Exercise prompt
Omit the images and reproduce the rest of the entries exactly.
=== Data provided ===
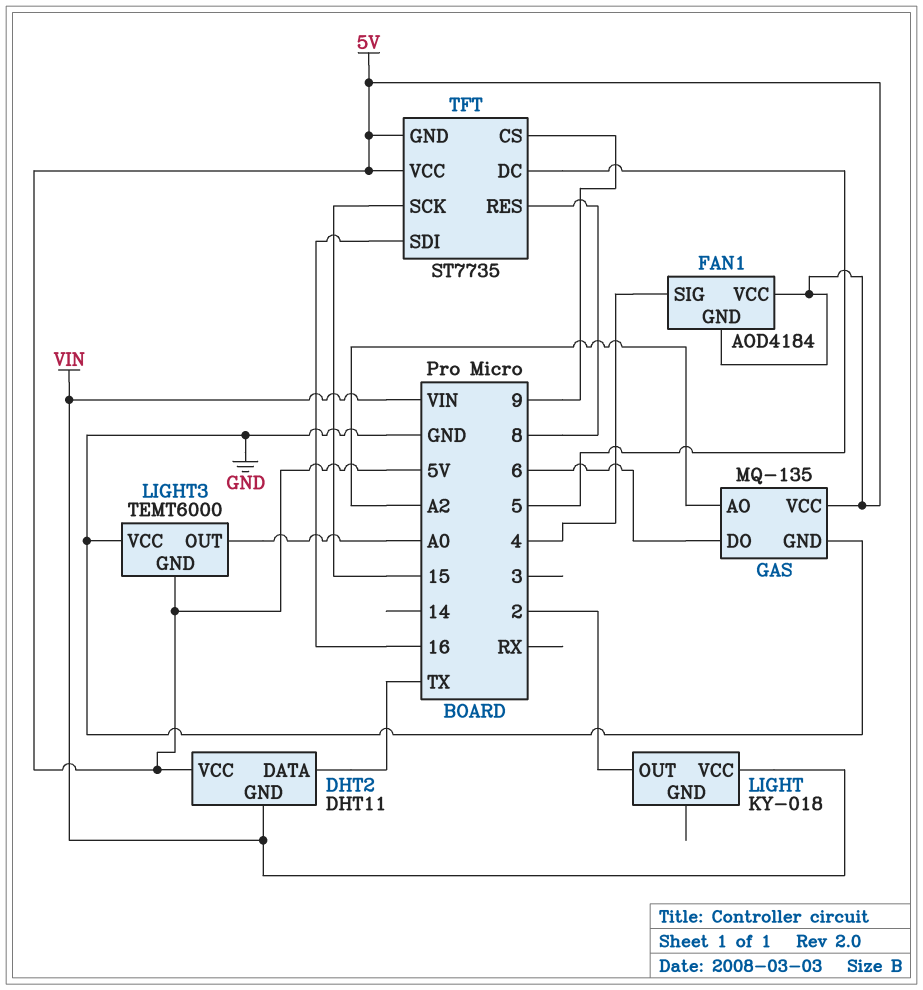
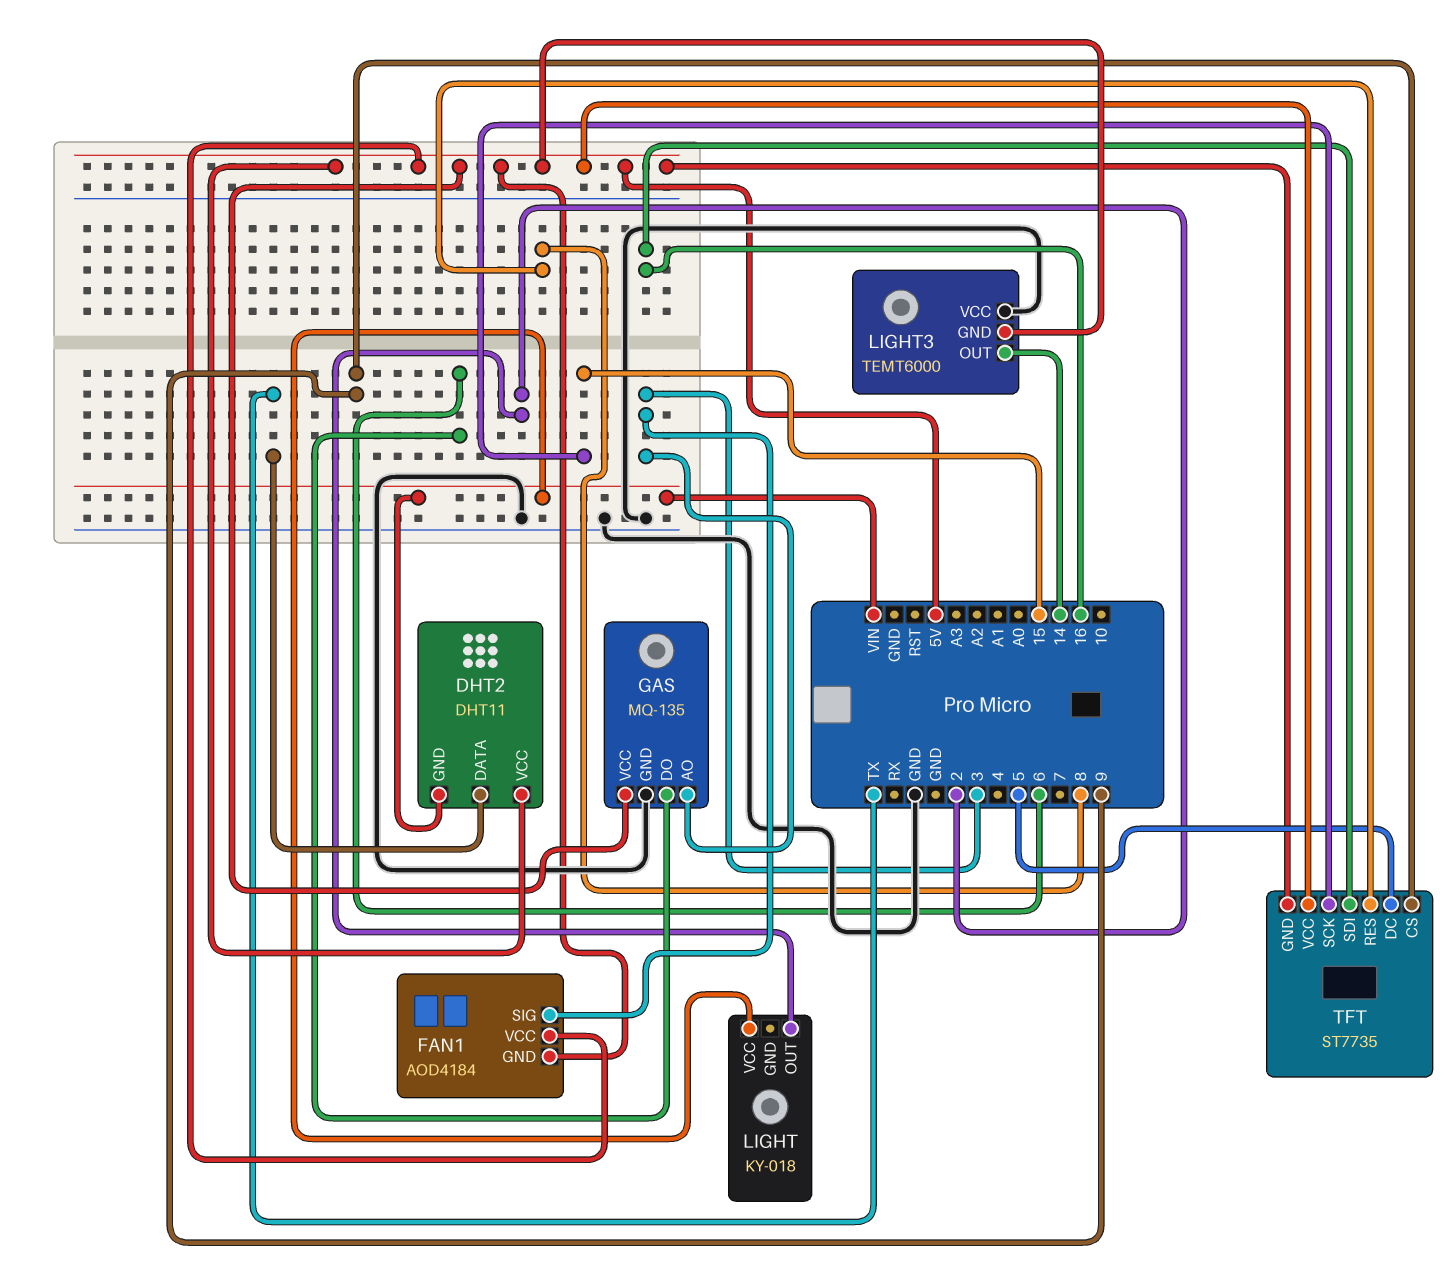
FAN1 pin SIG: 4 -> 3
GAS pin AO: A2 -> 3
LIGHT3 pin OUT: A0 -> 14

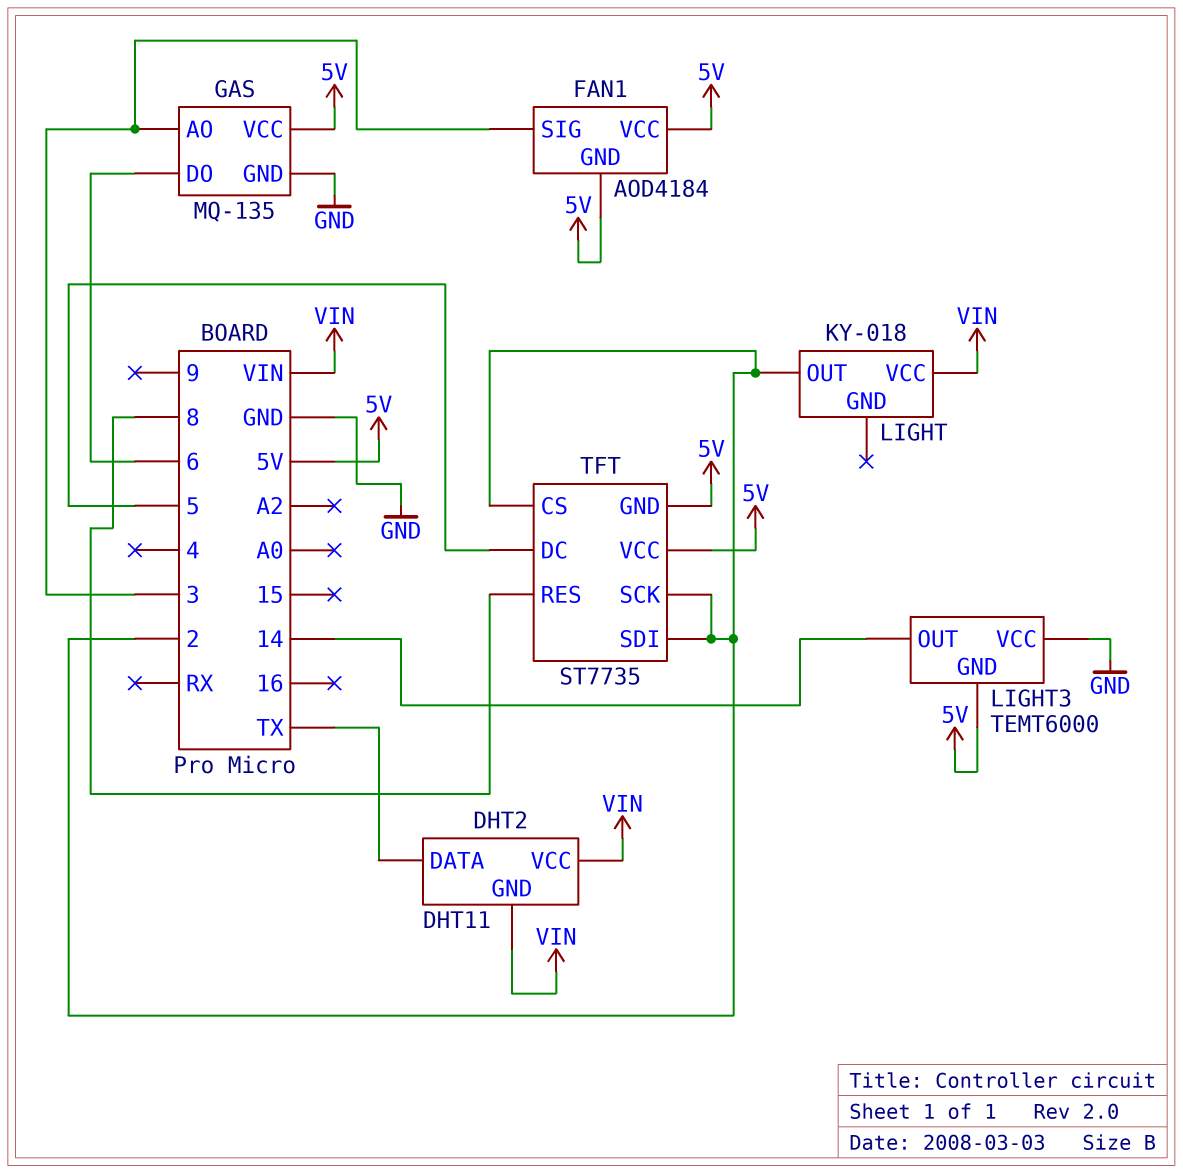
DHT2 pin VCC: 5V -> VIN
TFT pin CS: 9 -> 2
TFT pin SCK: 15 -> 2
TFT pin SDI: 16 -> 2

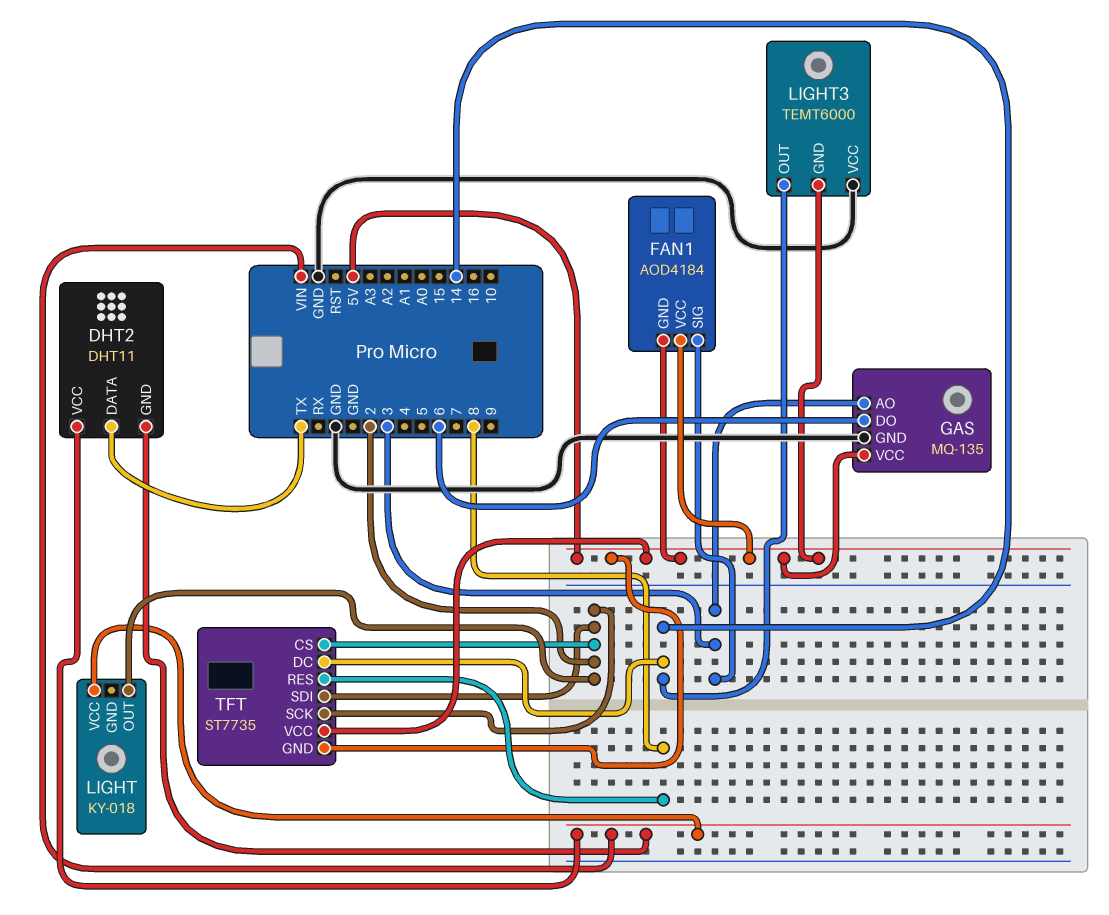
TFT pin DC: 5 -> 14

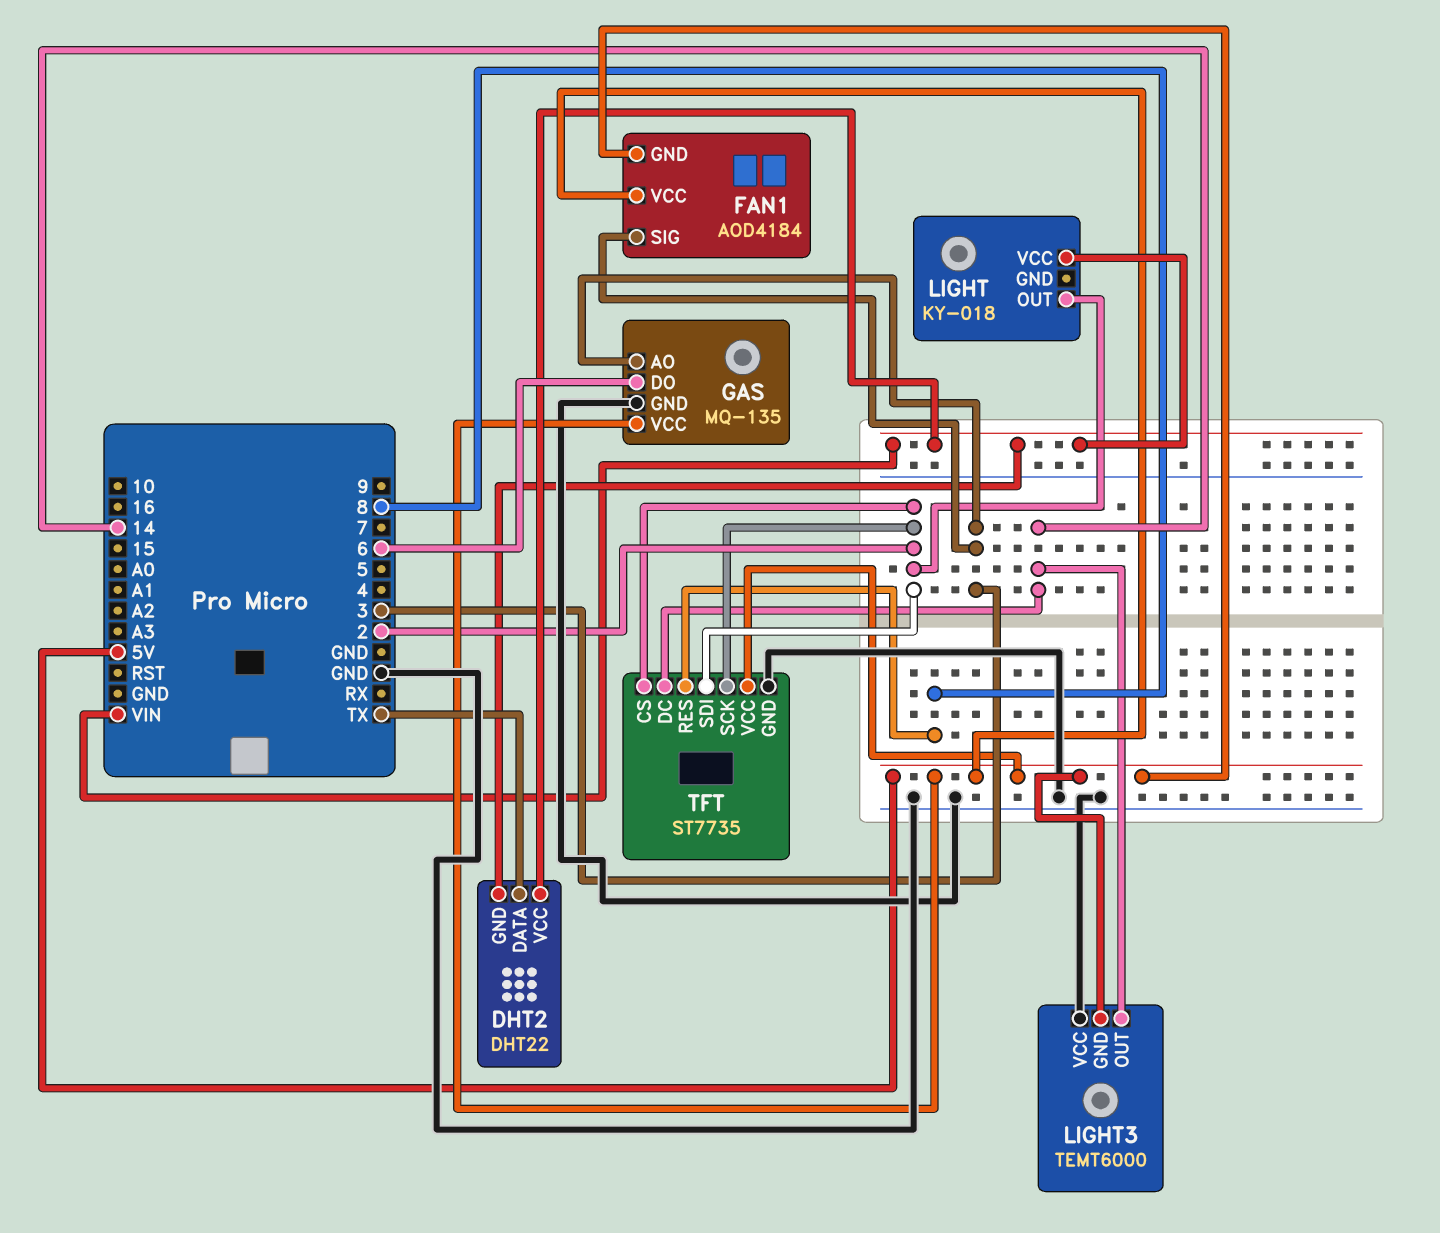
DHT2: DHT11 -> DHT22
TFT pin GND: 5V -> GND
===
Solution
FAN1 pin SIG: 4 -> 3
GAS pin AO: A2 -> 3
LIGHT3 pin OUT: A0 -> 14

DHT2 pin VCC: 5V -> VIN
TFT pin CS: 9 -> 2
TFT pin SCK: 15 -> 2
TFT pin SDI: 16 -> 2

TFT pin DC: 5 -> 14

DHT2: DHT11 -> DHT22
TFT pin GND: 5V -> GND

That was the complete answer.